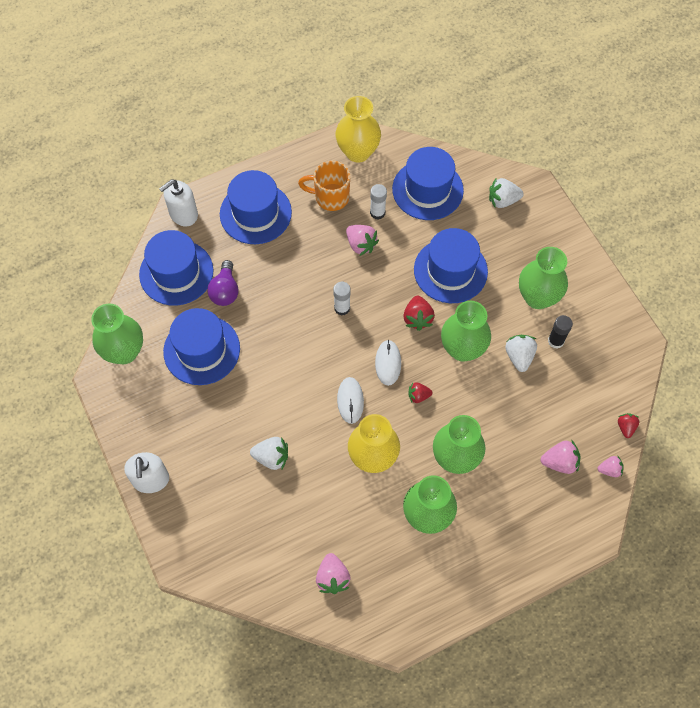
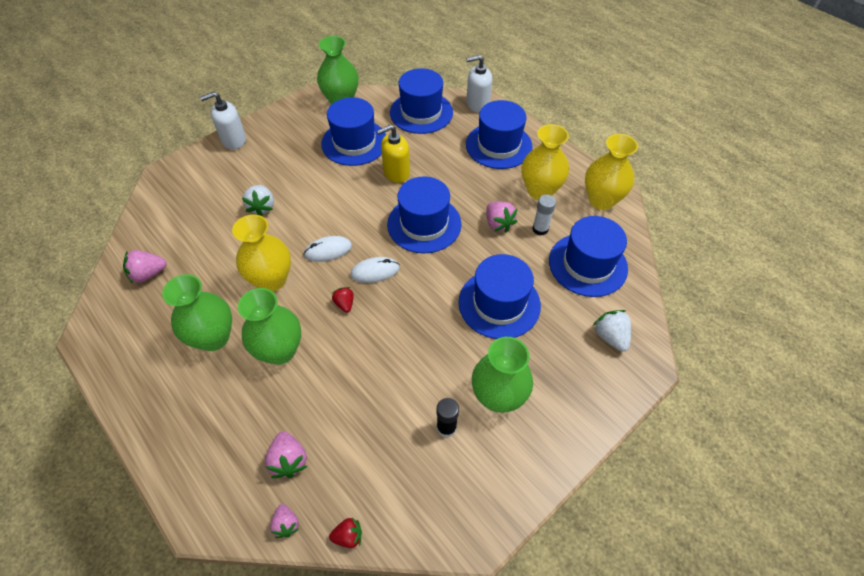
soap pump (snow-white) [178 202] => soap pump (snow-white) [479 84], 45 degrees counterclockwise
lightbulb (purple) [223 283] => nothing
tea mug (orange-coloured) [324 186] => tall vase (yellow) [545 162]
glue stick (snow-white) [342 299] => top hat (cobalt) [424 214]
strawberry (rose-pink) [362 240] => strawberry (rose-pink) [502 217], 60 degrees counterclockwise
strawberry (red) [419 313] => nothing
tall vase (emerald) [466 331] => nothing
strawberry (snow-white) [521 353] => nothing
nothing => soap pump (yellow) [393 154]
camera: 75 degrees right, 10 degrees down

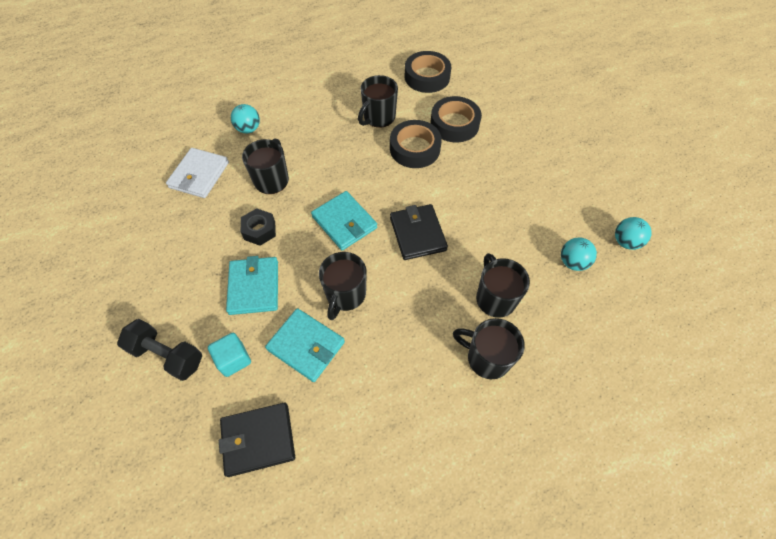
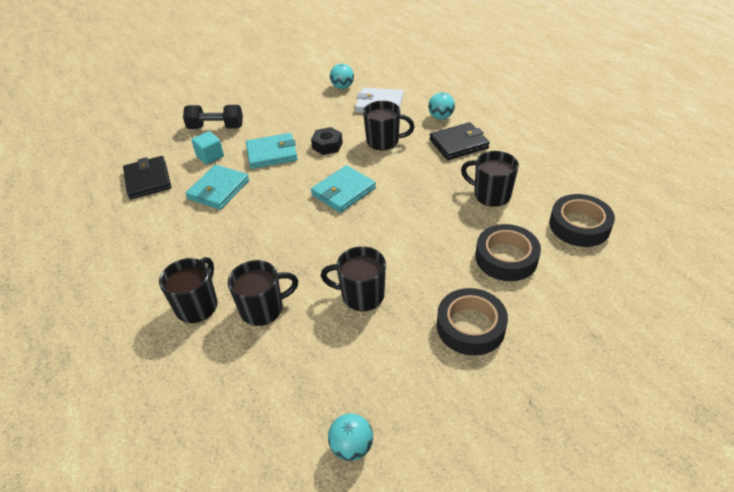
free weight (jet-black) [159 350] => free weight (jet-black) [213 117], 75 degrees clockwise
tea mug (jet-black) [343 286] => tea mug (jet-black) [353 278], relocated
roll of tape (jet-black) [416 144] => roll of tape (jet-black) [472 322], relocated
billfold (jet-black) [419 232] => billfold (jet-black) [459 141], relocated
ball (aqua) [579 254] => ball (aqua) [342 76], relocated
camera: 85 degrees right, 15 degrees down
═══
## EXERCISE DIRECTIONS
Go through the entries above and copy each line holding the string "snow".

## RESULT OF THIS EXERCISE
soap pump (snow-white) [178 202] => soap pump (snow-white) [479 84], 45 degrees counterclockwise
glue stick (snow-white) [342 299] => top hat (cobalt) [424 214]
strawberry (snow-white) [521 353] => nothing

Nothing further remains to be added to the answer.